§ **What is expected**: Hand back each record exactly as you find it.
Segment Start: Data for review
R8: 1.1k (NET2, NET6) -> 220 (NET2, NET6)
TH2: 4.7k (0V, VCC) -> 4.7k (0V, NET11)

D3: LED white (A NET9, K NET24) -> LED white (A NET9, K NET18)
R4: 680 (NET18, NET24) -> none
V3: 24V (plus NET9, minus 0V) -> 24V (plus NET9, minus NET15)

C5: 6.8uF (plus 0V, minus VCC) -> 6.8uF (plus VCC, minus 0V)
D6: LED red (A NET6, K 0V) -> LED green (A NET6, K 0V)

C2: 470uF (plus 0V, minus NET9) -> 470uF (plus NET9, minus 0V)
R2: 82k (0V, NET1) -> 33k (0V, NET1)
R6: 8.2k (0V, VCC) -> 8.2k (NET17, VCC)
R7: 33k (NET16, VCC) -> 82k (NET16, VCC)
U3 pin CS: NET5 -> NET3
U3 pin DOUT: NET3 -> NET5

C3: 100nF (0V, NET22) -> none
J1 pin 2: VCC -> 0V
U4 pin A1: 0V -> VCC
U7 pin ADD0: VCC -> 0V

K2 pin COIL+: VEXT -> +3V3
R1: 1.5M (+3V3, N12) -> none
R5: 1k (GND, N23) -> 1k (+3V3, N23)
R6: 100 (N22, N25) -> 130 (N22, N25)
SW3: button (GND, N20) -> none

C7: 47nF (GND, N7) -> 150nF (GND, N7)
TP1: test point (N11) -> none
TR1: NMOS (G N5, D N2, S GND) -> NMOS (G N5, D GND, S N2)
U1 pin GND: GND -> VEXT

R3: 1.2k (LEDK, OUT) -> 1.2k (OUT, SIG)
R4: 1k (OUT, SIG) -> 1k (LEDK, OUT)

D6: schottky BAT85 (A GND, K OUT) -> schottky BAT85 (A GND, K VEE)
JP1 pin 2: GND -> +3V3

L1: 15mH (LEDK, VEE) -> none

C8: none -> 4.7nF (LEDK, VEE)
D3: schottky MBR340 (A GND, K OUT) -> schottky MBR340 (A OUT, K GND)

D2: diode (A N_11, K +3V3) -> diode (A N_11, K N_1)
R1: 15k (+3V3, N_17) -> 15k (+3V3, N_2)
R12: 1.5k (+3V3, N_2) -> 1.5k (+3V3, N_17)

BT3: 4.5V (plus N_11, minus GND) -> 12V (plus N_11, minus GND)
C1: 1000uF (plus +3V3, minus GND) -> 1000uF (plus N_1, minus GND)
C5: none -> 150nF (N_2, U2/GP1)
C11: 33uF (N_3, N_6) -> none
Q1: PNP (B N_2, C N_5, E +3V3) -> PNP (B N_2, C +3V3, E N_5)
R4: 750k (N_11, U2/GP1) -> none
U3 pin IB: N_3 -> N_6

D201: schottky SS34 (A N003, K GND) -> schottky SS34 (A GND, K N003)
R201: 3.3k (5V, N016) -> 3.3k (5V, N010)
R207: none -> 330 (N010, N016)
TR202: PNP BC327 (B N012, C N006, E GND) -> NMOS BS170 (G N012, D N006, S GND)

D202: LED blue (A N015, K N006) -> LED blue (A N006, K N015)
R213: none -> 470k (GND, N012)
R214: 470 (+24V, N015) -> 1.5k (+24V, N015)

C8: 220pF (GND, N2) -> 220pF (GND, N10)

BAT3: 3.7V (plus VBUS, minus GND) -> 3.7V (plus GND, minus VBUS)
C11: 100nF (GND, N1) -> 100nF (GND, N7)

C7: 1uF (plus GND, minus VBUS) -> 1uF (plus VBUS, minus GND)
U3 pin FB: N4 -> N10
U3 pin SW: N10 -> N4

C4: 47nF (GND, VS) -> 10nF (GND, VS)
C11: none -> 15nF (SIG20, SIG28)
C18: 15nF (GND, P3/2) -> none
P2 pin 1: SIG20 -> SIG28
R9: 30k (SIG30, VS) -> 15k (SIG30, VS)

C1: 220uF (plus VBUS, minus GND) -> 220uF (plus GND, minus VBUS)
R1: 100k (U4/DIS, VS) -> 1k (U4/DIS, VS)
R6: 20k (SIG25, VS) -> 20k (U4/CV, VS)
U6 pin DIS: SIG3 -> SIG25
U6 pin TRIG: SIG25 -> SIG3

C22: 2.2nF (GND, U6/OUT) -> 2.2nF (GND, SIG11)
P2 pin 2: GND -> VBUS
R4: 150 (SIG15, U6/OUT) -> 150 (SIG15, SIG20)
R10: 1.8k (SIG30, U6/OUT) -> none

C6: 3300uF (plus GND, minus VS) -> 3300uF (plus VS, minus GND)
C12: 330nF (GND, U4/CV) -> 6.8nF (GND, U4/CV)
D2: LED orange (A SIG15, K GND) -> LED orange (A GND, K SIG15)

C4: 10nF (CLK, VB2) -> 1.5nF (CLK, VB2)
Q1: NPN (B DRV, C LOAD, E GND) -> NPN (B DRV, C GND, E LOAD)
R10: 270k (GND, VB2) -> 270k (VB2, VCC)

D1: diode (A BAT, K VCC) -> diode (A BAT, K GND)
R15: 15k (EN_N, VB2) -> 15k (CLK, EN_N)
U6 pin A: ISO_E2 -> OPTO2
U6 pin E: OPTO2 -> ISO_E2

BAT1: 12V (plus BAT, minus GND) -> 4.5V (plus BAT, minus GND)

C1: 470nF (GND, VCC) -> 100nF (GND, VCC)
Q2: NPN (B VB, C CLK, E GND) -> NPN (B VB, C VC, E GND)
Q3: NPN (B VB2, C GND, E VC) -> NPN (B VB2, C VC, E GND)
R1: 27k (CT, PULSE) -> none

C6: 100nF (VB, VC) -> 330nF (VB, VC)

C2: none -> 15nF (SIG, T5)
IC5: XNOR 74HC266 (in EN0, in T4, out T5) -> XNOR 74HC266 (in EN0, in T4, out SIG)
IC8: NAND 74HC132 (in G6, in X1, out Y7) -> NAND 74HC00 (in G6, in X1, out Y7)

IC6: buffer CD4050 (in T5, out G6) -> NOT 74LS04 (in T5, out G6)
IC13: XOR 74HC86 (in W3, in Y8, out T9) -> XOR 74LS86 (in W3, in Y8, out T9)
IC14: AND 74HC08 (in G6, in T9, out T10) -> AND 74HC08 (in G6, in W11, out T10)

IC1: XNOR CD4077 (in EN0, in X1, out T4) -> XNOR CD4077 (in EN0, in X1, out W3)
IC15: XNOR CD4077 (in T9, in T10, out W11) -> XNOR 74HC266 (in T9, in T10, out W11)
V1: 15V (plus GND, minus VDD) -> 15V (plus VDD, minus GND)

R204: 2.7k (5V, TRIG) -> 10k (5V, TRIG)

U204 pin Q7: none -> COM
Segment End: Data for review
§ **Response to this exercise**:
R8: 1.1k (NET2, NET6) -> 220 (NET2, NET6)
TH2: 4.7k (0V, VCC) -> 4.7k (0V, NET11)

D3: LED white (A NET9, K NET24) -> LED white (A NET9, K NET18)
R4: 680 (NET18, NET24) -> none
V3: 24V (plus NET9, minus 0V) -> 24V (plus NET9, minus NET15)

C5: 6.8uF (plus 0V, minus VCC) -> 6.8uF (plus VCC, minus 0V)
D6: LED red (A NET6, K 0V) -> LED green (A NET6, K 0V)

C2: 470uF (plus 0V, minus NET9) -> 470uF (plus NET9, minus 0V)
R2: 82k (0V, NET1) -> 33k (0V, NET1)
R6: 8.2k (0V, VCC) -> 8.2k (NET17, VCC)
R7: 33k (NET16, VCC) -> 82k (NET16, VCC)
U3 pin CS: NET5 -> NET3
U3 pin DOUT: NET3 -> NET5

C3: 100nF (0V, NET22) -> none
J1 pin 2: VCC -> 0V
U4 pin A1: 0V -> VCC
U7 pin ADD0: VCC -> 0V

K2 pin COIL+: VEXT -> +3V3
R1: 1.5M (+3V3, N12) -> none
R5: 1k (GND, N23) -> 1k (+3V3, N23)
R6: 100 (N22, N25) -> 130 (N22, N25)
SW3: button (GND, N20) -> none

C7: 47nF (GND, N7) -> 150nF (GND, N7)
TP1: test point (N11) -> none
TR1: NMOS (G N5, D N2, S GND) -> NMOS (G N5, D GND, S N2)
U1 pin GND: GND -> VEXT

R3: 1.2k (LEDK, OUT) -> 1.2k (OUT, SIG)
R4: 1k (OUT, SIG) -> 1k (LEDK, OUT)

D6: schottky BAT85 (A GND, K OUT) -> schottky BAT85 (A GND, K VEE)
JP1 pin 2: GND -> +3V3

L1: 15mH (LEDK, VEE) -> none

C8: none -> 4.7nF (LEDK, VEE)
D3: schottky MBR340 (A GND, K OUT) -> schottky MBR340 (A OUT, K GND)

D2: diode (A N_11, K +3V3) -> diode (A N_11, K N_1)
R1: 15k (+3V3, N_17) -> 15k (+3V3, N_2)
R12: 1.5k (+3V3, N_2) -> 1.5k (+3V3, N_17)

BT3: 4.5V (plus N_11, minus GND) -> 12V (plus N_11, minus GND)
C1: 1000uF (plus +3V3, minus GND) -> 1000uF (plus N_1, minus GND)
C5: none -> 150nF (N_2, U2/GP1)
C11: 33uF (N_3, N_6) -> none
Q1: PNP (B N_2, C N_5, E +3V3) -> PNP (B N_2, C +3V3, E N_5)
R4: 750k (N_11, U2/GP1) -> none
U3 pin IB: N_3 -> N_6

D201: schottky SS34 (A N003, K GND) -> schottky SS34 (A GND, K N003)
R201: 3.3k (5V, N016) -> 3.3k (5V, N010)
R207: none -> 330 (N010, N016)
TR202: PNP BC327 (B N012, C N006, E GND) -> NMOS BS170 (G N012, D N006, S GND)

D202: LED blue (A N015, K N006) -> LED blue (A N006, K N015)
R213: none -> 470k (GND, N012)
R214: 470 (+24V, N015) -> 1.5k (+24V, N015)

C8: 220pF (GND, N2) -> 220pF (GND, N10)

BAT3: 3.7V (plus VBUS, minus GND) -> 3.7V (plus GND, minus VBUS)
C11: 100nF (GND, N1) -> 100nF (GND, N7)

C7: 1uF (plus GND, minus VBUS) -> 1uF (plus VBUS, minus GND)
U3 pin FB: N4 -> N10
U3 pin SW: N10 -> N4

C4: 47nF (GND, VS) -> 10nF (GND, VS)
C11: none -> 15nF (SIG20, SIG28)
C18: 15nF (GND, P3/2) -> none
P2 pin 1: SIG20 -> SIG28
R9: 30k (SIG30, VS) -> 15k (SIG30, VS)

C1: 220uF (plus VBUS, minus GND) -> 220uF (plus GND, minus VBUS)
R1: 100k (U4/DIS, VS) -> 1k (U4/DIS, VS)
R6: 20k (SIG25, VS) -> 20k (U4/CV, VS)
U6 pin DIS: SIG3 -> SIG25
U6 pin TRIG: SIG25 -> SIG3

C22: 2.2nF (GND, U6/OUT) -> 2.2nF (GND, SIG11)
P2 pin 2: GND -> VBUS
R4: 150 (SIG15, U6/OUT) -> 150 (SIG15, SIG20)
R10: 1.8k (SIG30, U6/OUT) -> none

C6: 3300uF (plus GND, minus VS) -> 3300uF (plus VS, minus GND)
C12: 330nF (GND, U4/CV) -> 6.8nF (GND, U4/CV)
D2: LED orange (A SIG15, K GND) -> LED orange (A GND, K SIG15)

C4: 10nF (CLK, VB2) -> 1.5nF (CLK, VB2)
Q1: NPN (B DRV, C LOAD, E GND) -> NPN (B DRV, C GND, E LOAD)
R10: 270k (GND, VB2) -> 270k (VB2, VCC)

D1: diode (A BAT, K VCC) -> diode (A BAT, K GND)
R15: 15k (EN_N, VB2) -> 15k (CLK, EN_N)
U6 pin A: ISO_E2 -> OPTO2
U6 pin E: OPTO2 -> ISO_E2

BAT1: 12V (plus BAT, minus GND) -> 4.5V (plus BAT, minus GND)

C1: 470nF (GND, VCC) -> 100nF (GND, VCC)
Q2: NPN (B VB, C CLK, E GND) -> NPN (B VB, C VC, E GND)
Q3: NPN (B VB2, C GND, E VC) -> NPN (B VB2, C VC, E GND)
R1: 27k (CT, PULSE) -> none

C6: 100nF (VB, VC) -> 330nF (VB, VC)

C2: none -> 15nF (SIG, T5)
IC5: XNOR 74HC266 (in EN0, in T4, out T5) -> XNOR 74HC266 (in EN0, in T4, out SIG)
IC8: NAND 74HC132 (in G6, in X1, out Y7) -> NAND 74HC00 (in G6, in X1, out Y7)

IC6: buffer CD4050 (in T5, out G6) -> NOT 74LS04 (in T5, out G6)
IC13: XOR 74HC86 (in W3, in Y8, out T9) -> XOR 74LS86 (in W3, in Y8, out T9)
IC14: AND 74HC08 (in G6, in T9, out T10) -> AND 74HC08 (in G6, in W11, out T10)

IC1: XNOR CD4077 (in EN0, in X1, out T4) -> XNOR CD4077 (in EN0, in X1, out W3)
IC15: XNOR CD4077 (in T9, in T10, out W11) -> XNOR 74HC266 (in T9, in T10, out W11)
V1: 15V (plus GND, minus VDD) -> 15V (plus VDD, minus GND)

R204: 2.7k (5V, TRIG) -> 10k (5V, TRIG)

U204 pin Q7: none -> COM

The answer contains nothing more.